Excerpts from a dataset:
..............................
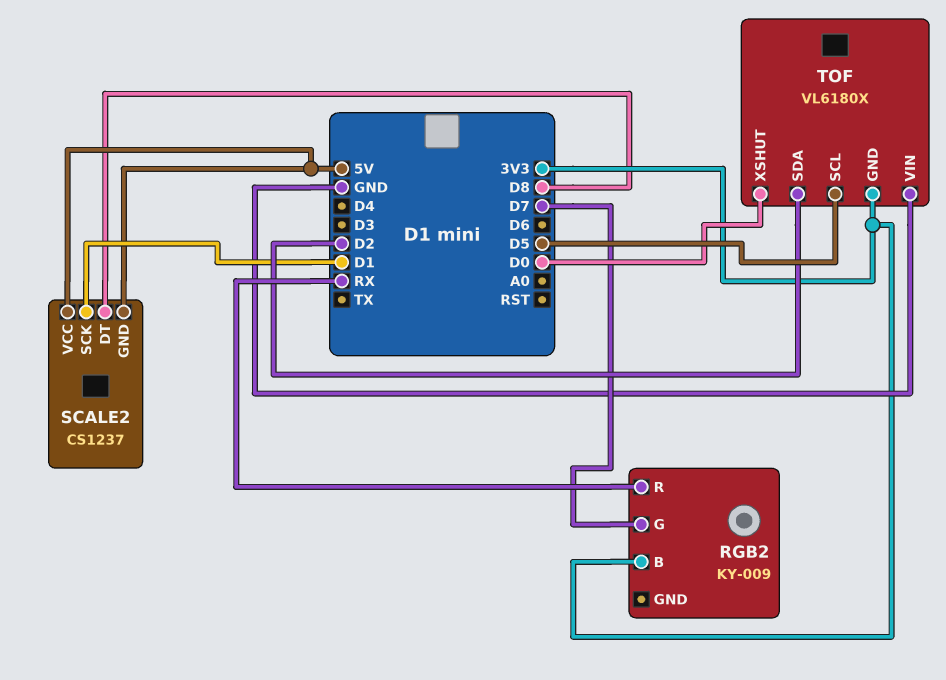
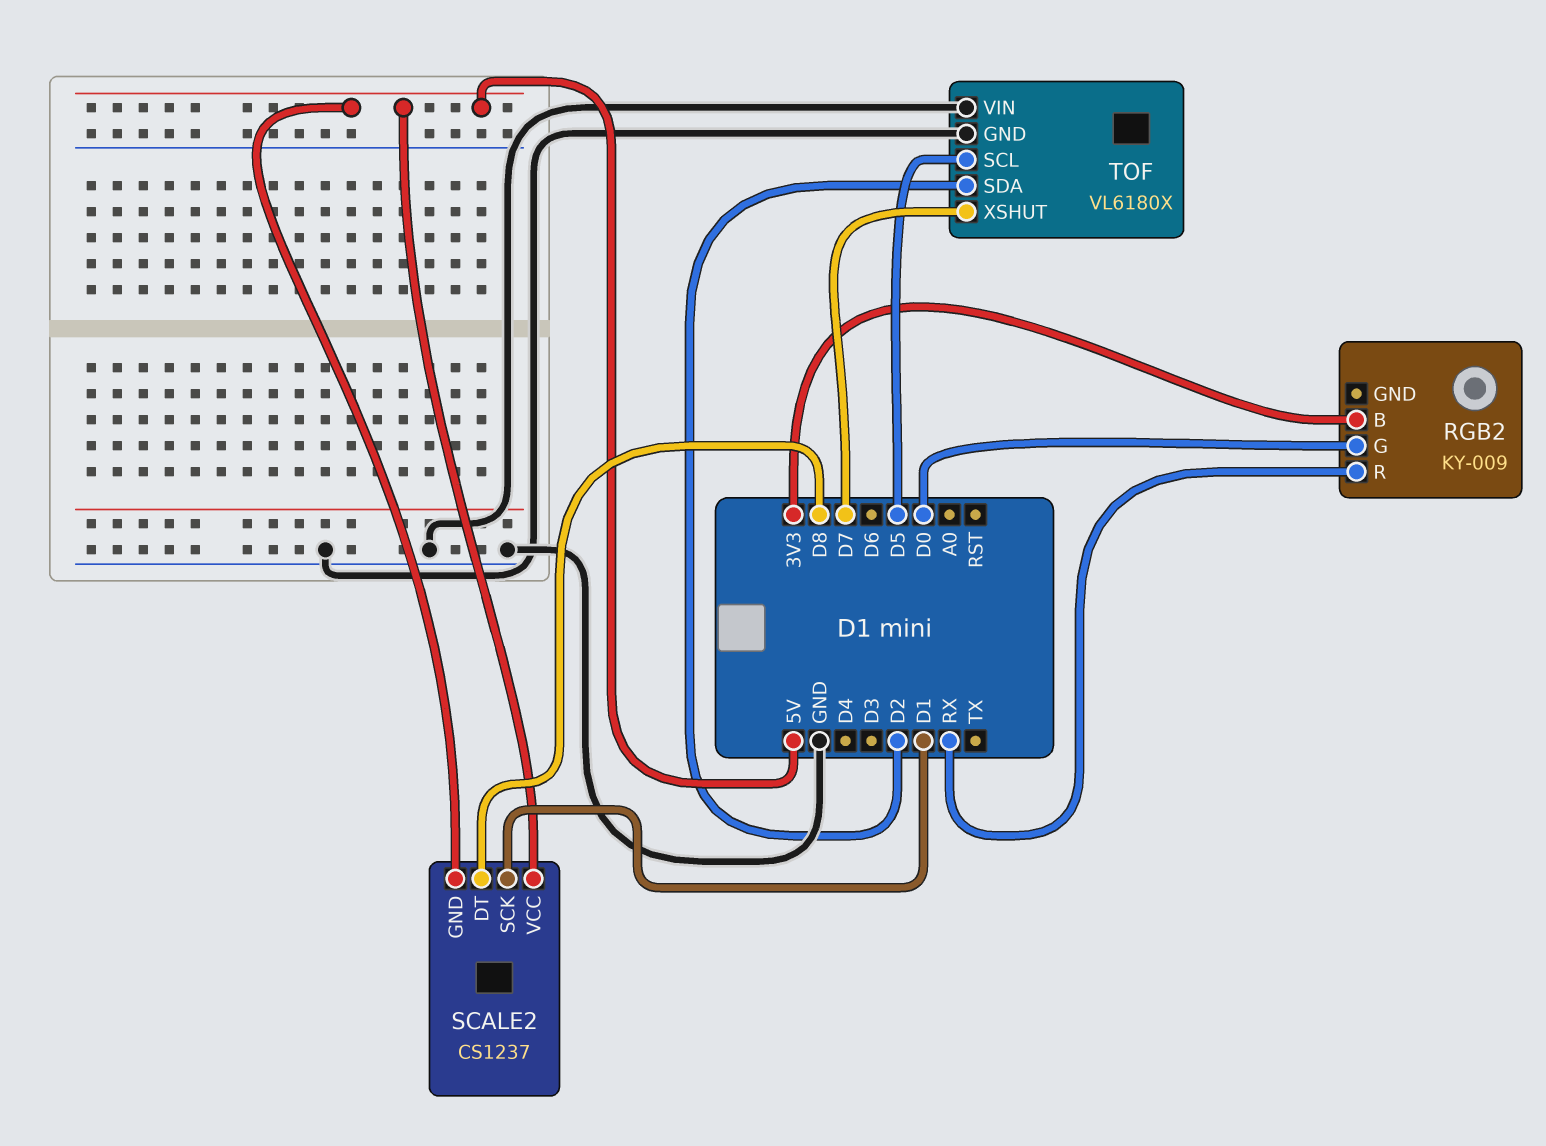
RGB2 pin G: D7 -> D0
TOF pin GND: 3V3 -> GND
TOF pin XSHUT: D0 -> D7

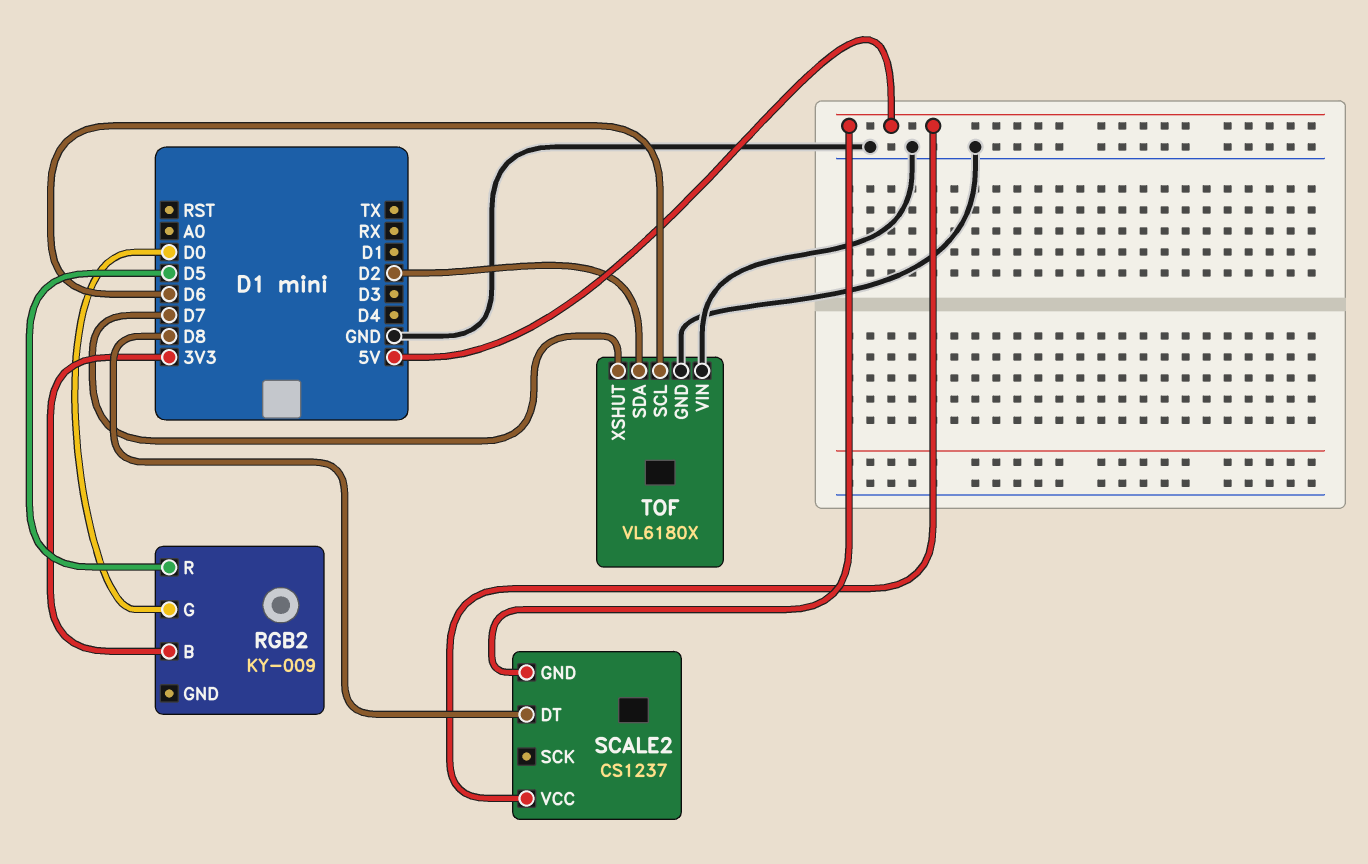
RGB2 pin R: RX -> D5
SCALE2 pin SCK: D1 -> none
TOF pin SCL: D5 -> D6

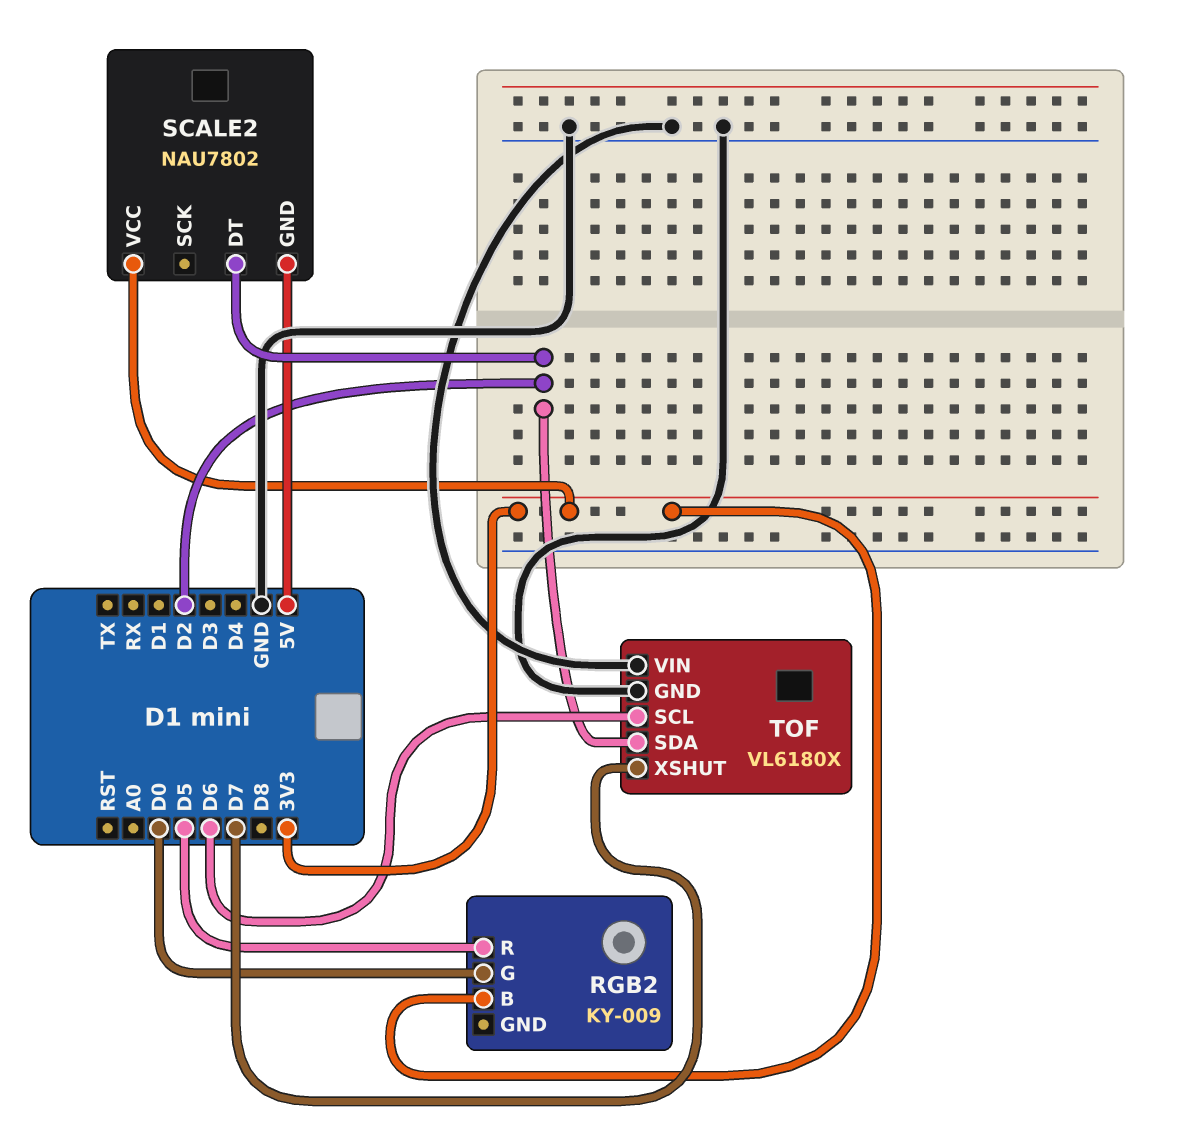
SCALE2: CS1237 -> NAU7802
SCALE2 pin DT: D8 -> D2
SCALE2 pin VCC: 5V -> 3V3

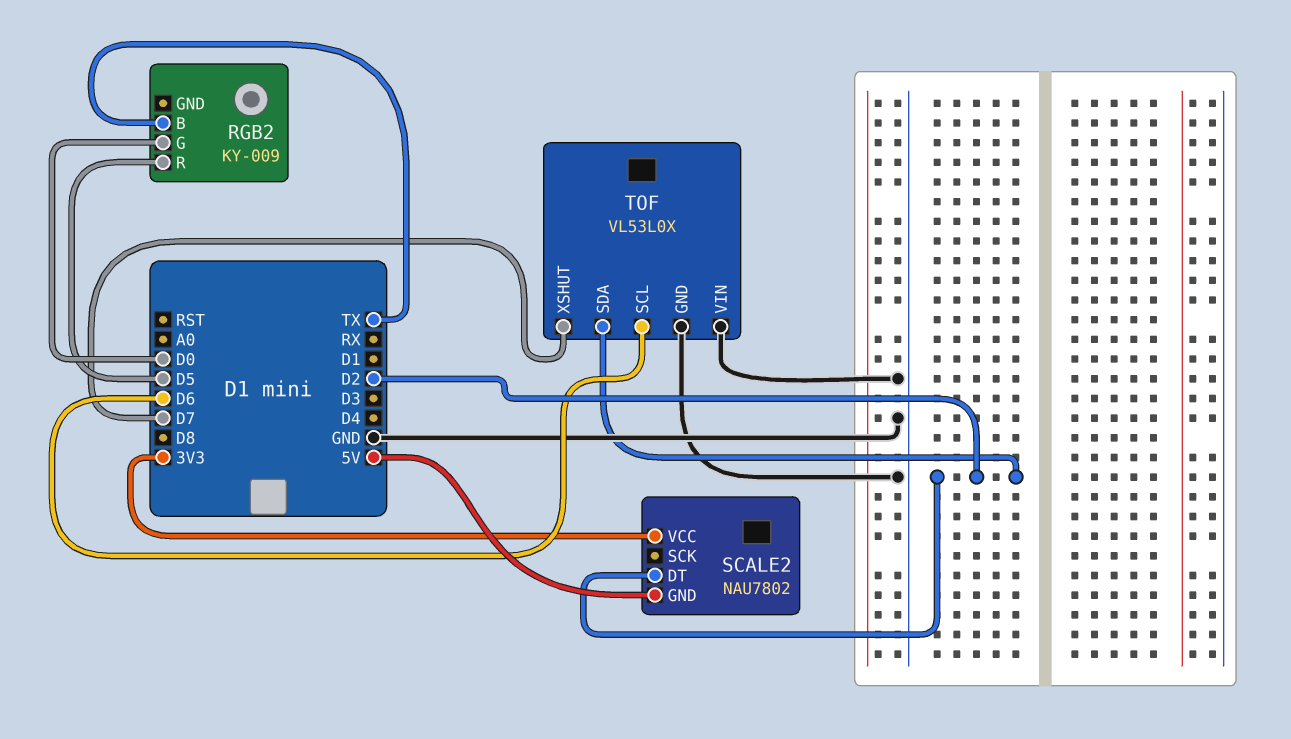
RGB2 pin B: 3V3 -> TX
TOF: VL6180X -> VL53L0X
..............................
Repeat only the lines from the line with "SCALE2 pin SCK: D1 -> none" to the end of the entries, including both the first and the last line, and drop every picture.

Problem solution:
SCALE2 pin SCK: D1 -> none
TOF pin SCL: D5 -> D6

SCALE2: CS1237 -> NAU7802
SCALE2 pin DT: D8 -> D2
SCALE2 pin VCC: 5V -> 3V3

RGB2 pin B: 3V3 -> TX
TOF: VL6180X -> VL53L0X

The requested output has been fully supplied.